Exercise goal:
The answer must consist solely of the lines from the one with "[607 299 672 328]" through the last line of the data, copied exactly, with no pictures.

# # # #

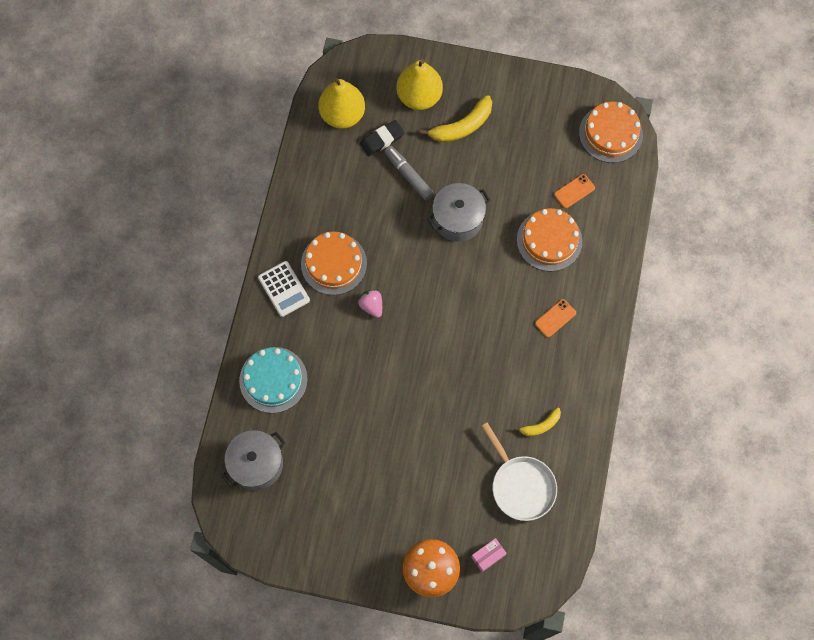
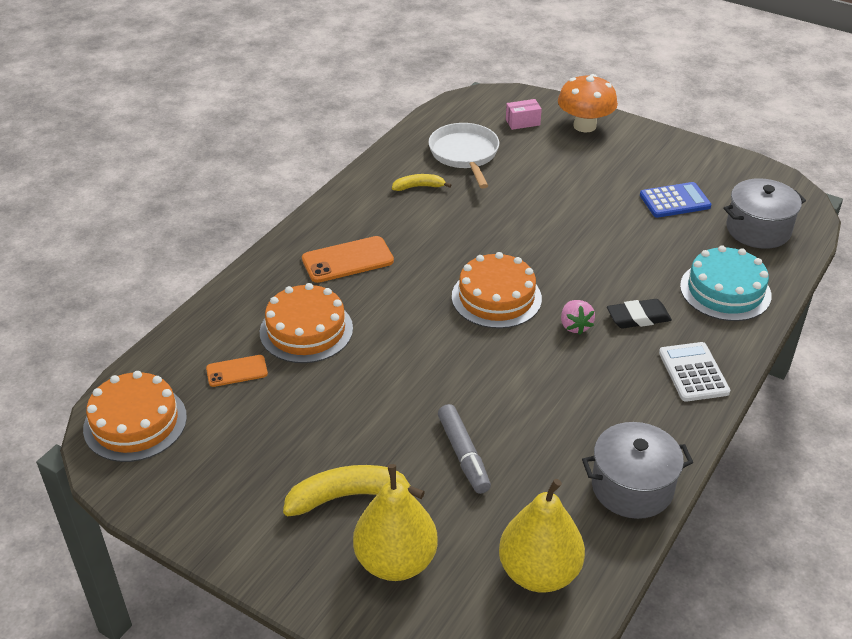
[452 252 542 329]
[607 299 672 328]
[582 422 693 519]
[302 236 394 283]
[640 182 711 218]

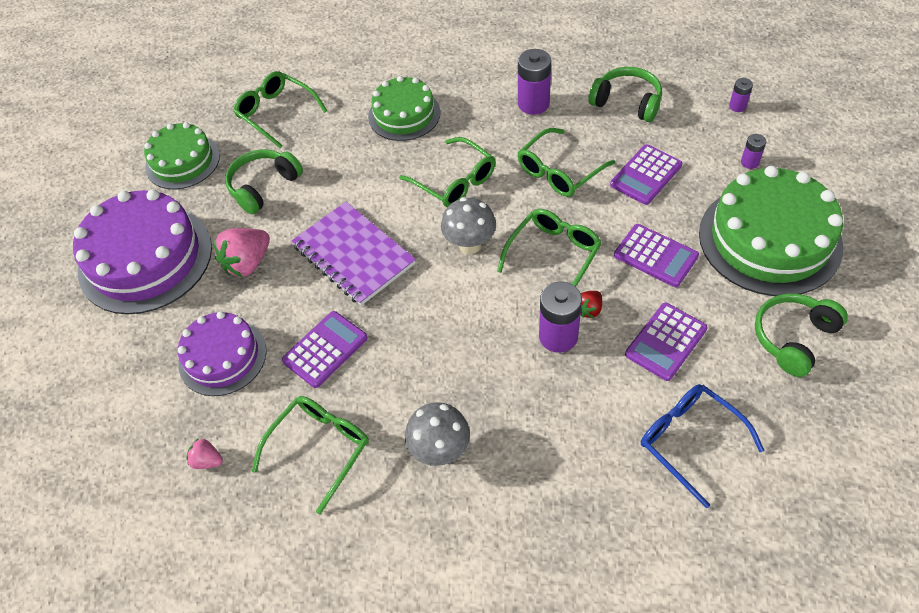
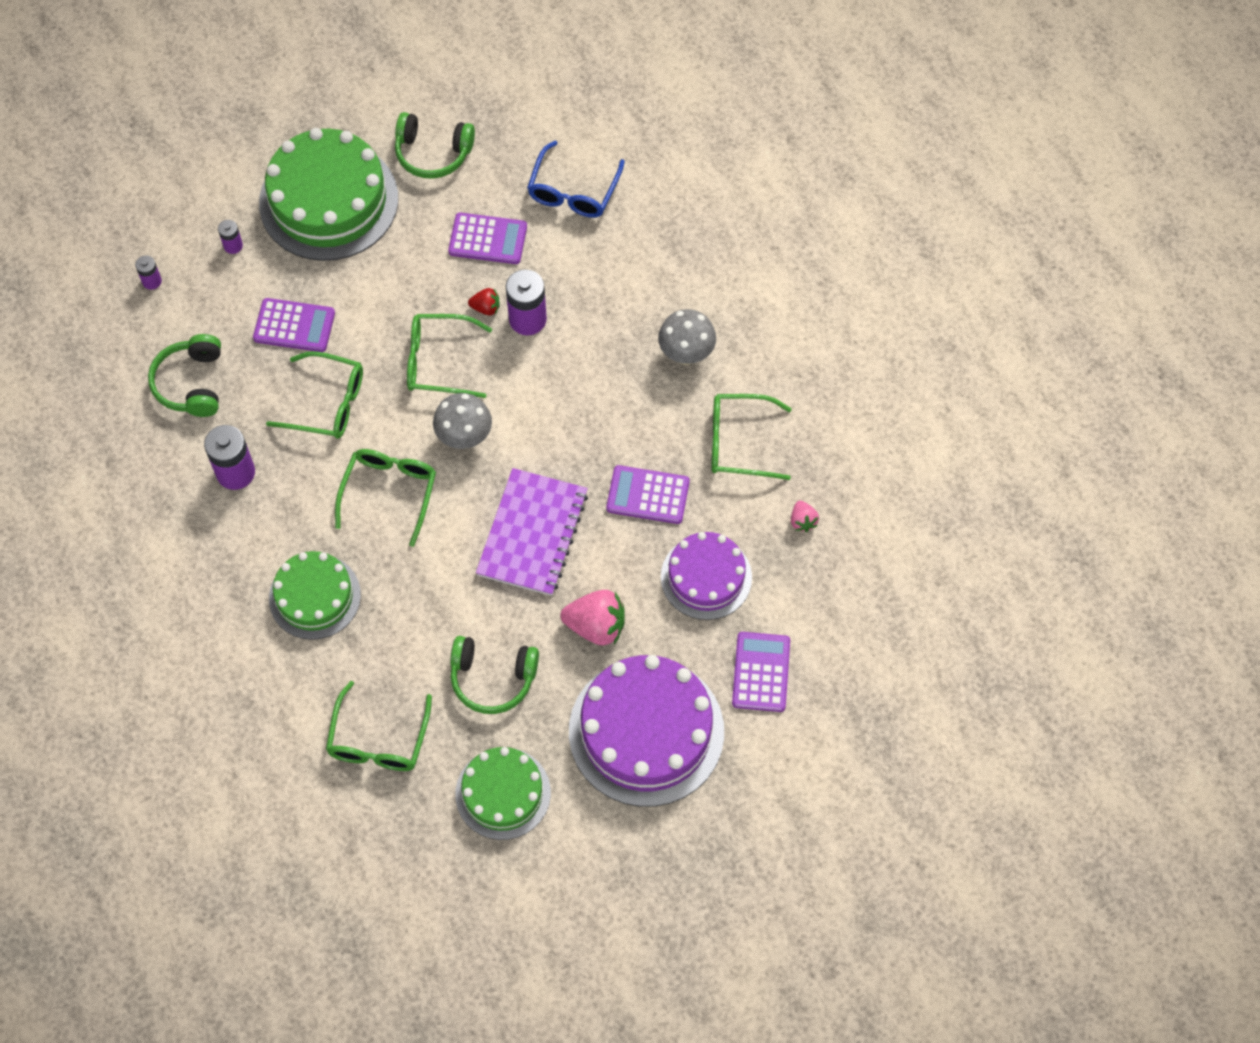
[732 632 790 712]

# # # #

Exercise response:
[607 299 672 328]
[582 422 693 519]
[302 236 394 283]
[640 182 711 218]

[732 632 790 712]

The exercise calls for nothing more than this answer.